**WHAT IS BEING ASKED**
Copy every entry verbatim and skip the pictures.
[TASK MATERIAL — start]
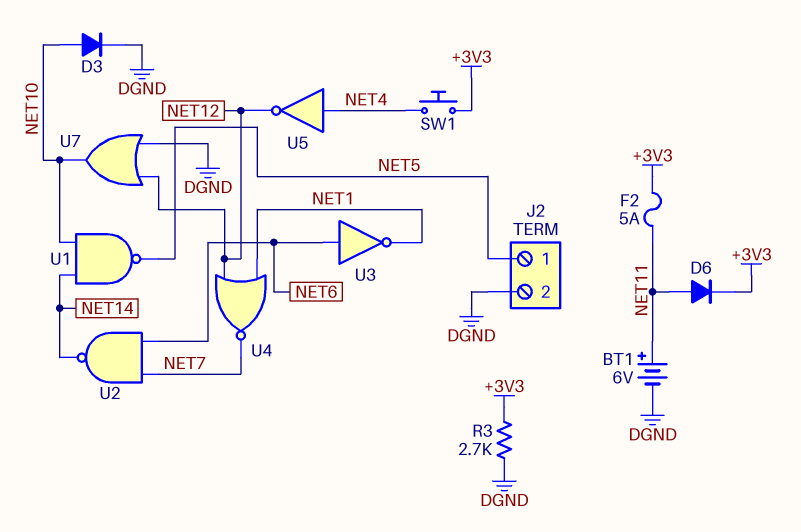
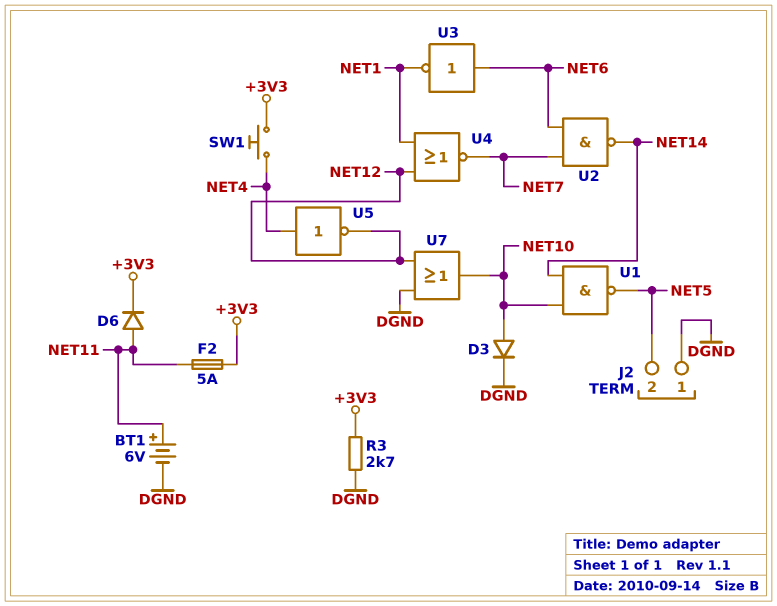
J2 pin 1: NET5 -> DGND
J2 pin 2: DGND -> NET5

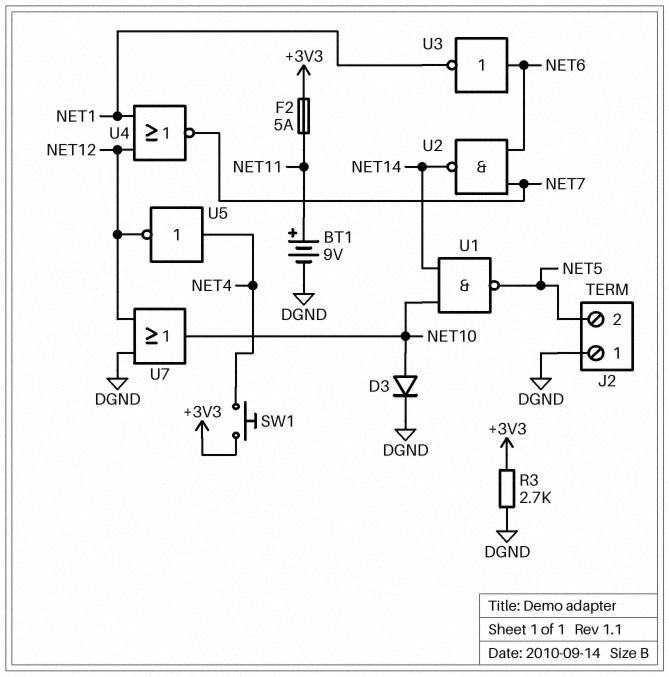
BT1: 6V (plus NET11, minus DGND) -> 9V (plus NET11, minus DGND)
D6: diode (A NET11, K +3V3) -> none

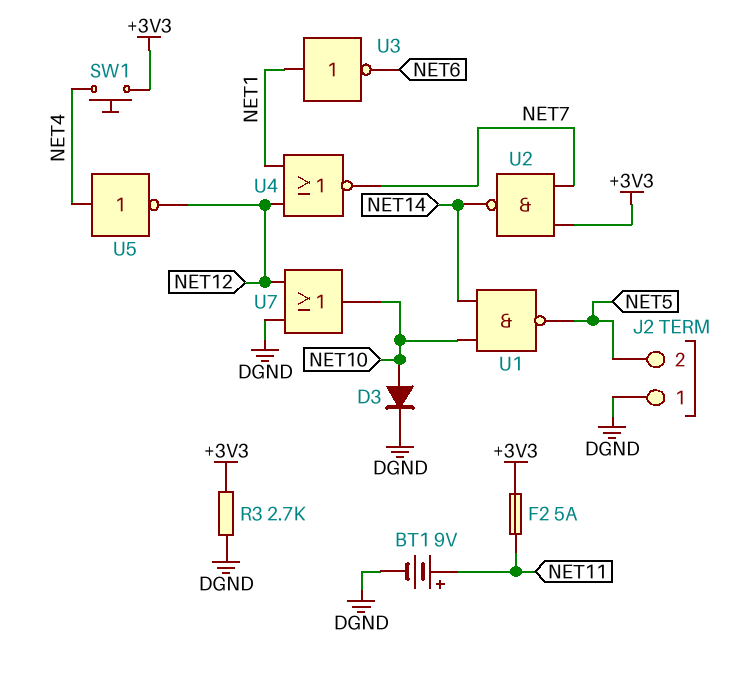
U2: NAND (in NET6, in NET7, out NET14) -> NAND (in +3V3, in NET7, out NET14)
U3: NOT (in NET6, out NET1) -> NOT (in NET1, out NET6)

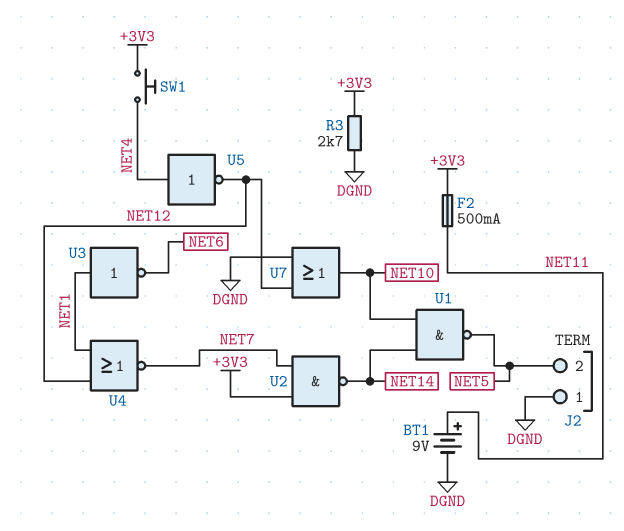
D3: diode (A NET10, K DGND) -> none
F2: 5A (+3V3, NET11) -> 500mA (+3V3, NET11)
[TASK MATERIAL — finish]
**OUTPUT FOR THIS TASK**
J2 pin 1: NET5 -> DGND
J2 pin 2: DGND -> NET5

BT1: 6V (plus NET11, minus DGND) -> 9V (plus NET11, minus DGND)
D6: diode (A NET11, K +3V3) -> none

U2: NAND (in NET6, in NET7, out NET14) -> NAND (in +3V3, in NET7, out NET14)
U3: NOT (in NET6, out NET1) -> NOT (in NET1, out NET6)

D3: diode (A NET10, K DGND) -> none
F2: 5A (+3V3, NET11) -> 500mA (+3V3, NET11)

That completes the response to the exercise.